→ Directions: Images excluded, repeat each entry below exactly.

→ Given data:

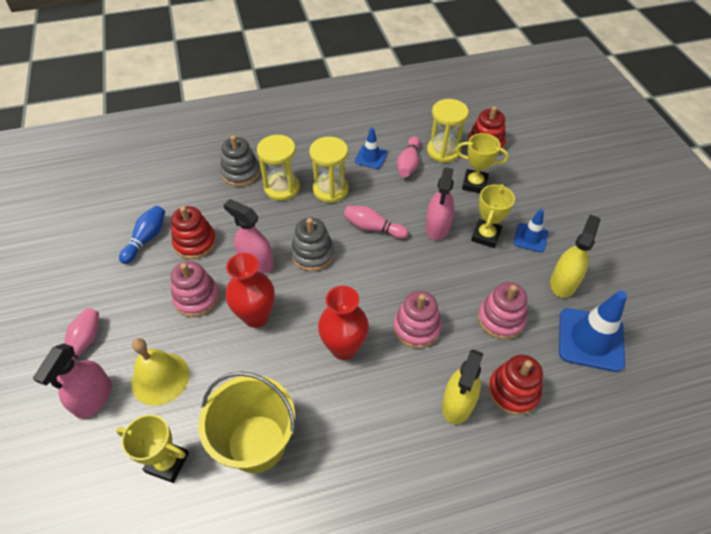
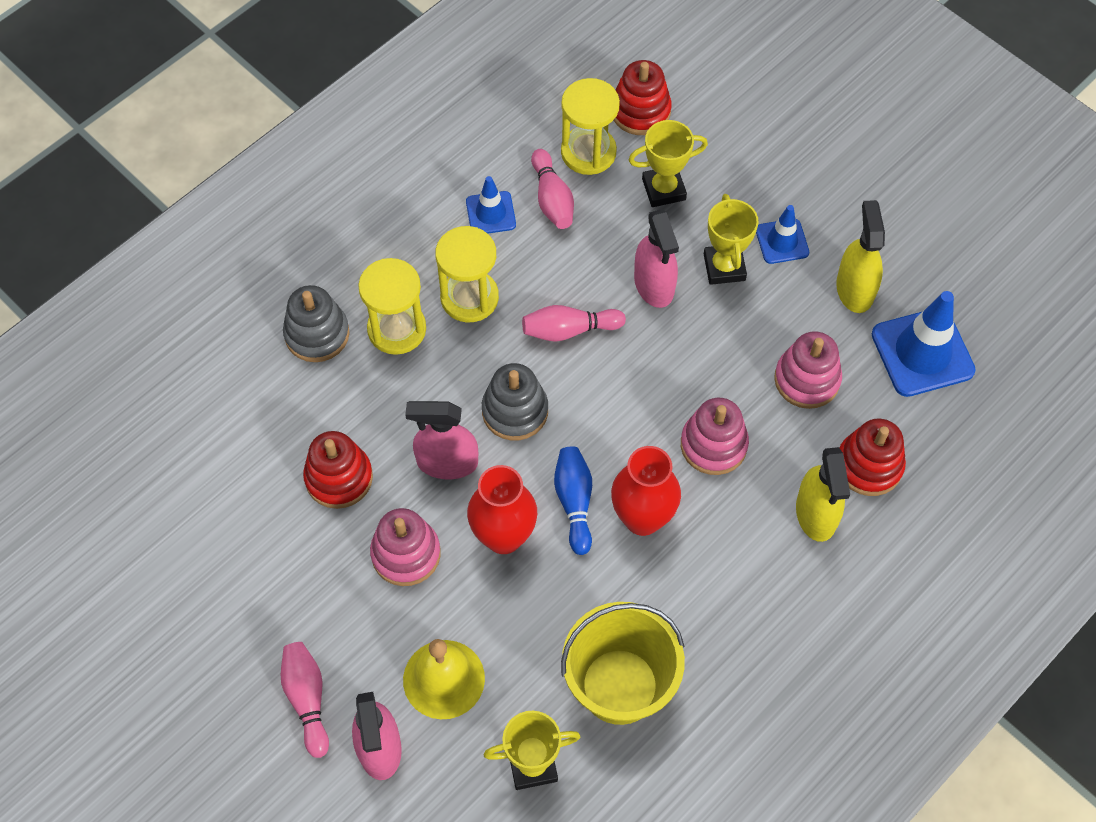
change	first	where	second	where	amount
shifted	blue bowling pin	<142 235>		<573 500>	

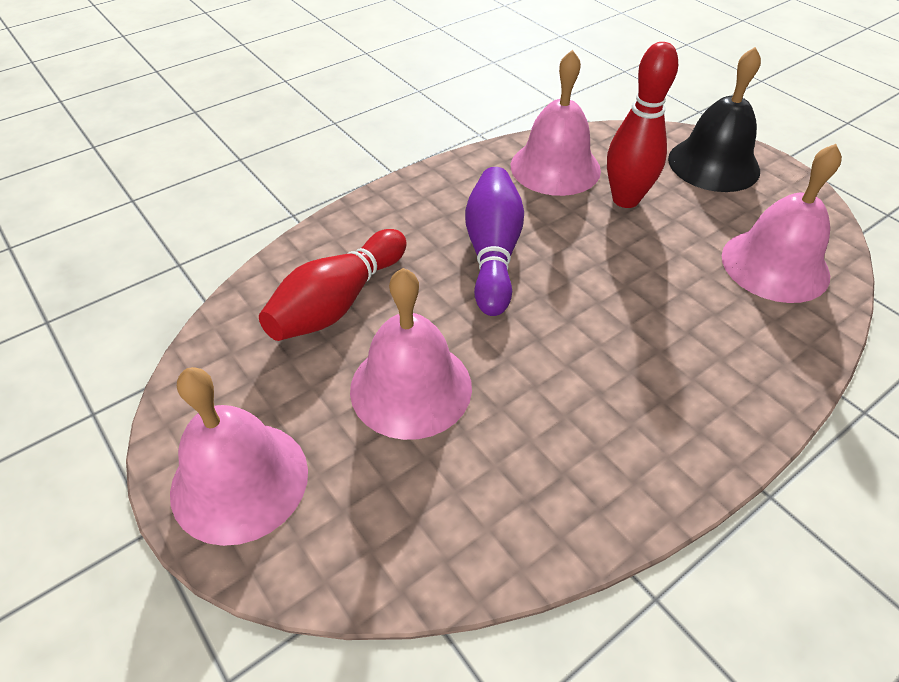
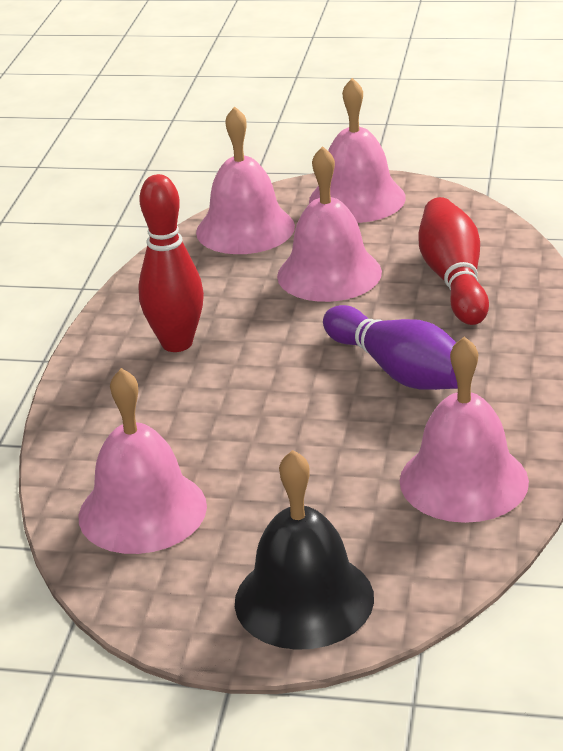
change	first	where	second	where	amount
shifted	red bowling pin	<642 125>		<171 263>	
new			pink bell	<245 180>	

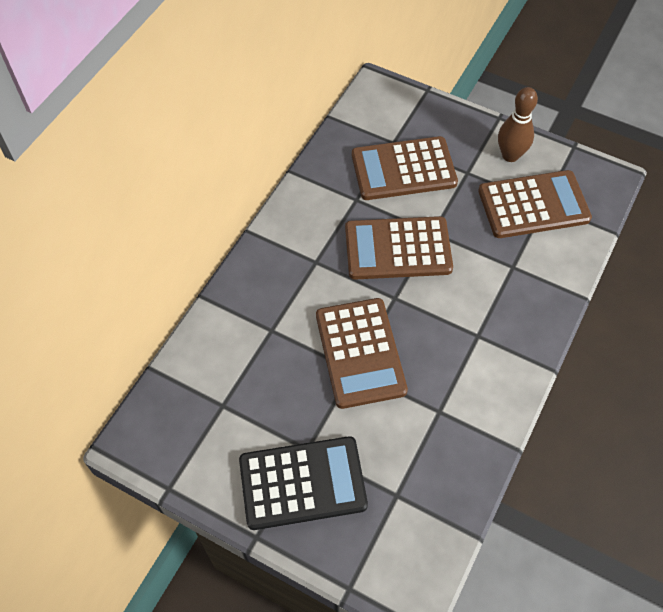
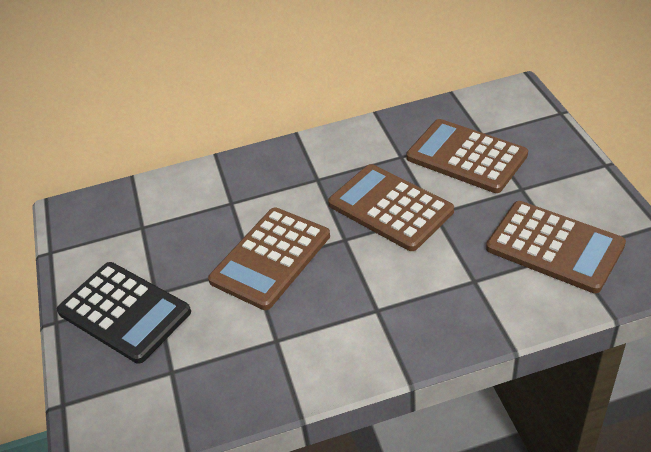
change	first	where	second	where	amount
gone	brown bowling pin	<518 124>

→ Your solution:
change	first	where	second	where	amount
shifted	blue bowling pin	<142 235>		<573 500>	

change	first	where	second	where	amount
shifted	red bowling pin	<642 125>		<171 263>	
new			pink bell	<245 180>	

change	first	where	second	where	amount
gone	brown bowling pin	<518 124>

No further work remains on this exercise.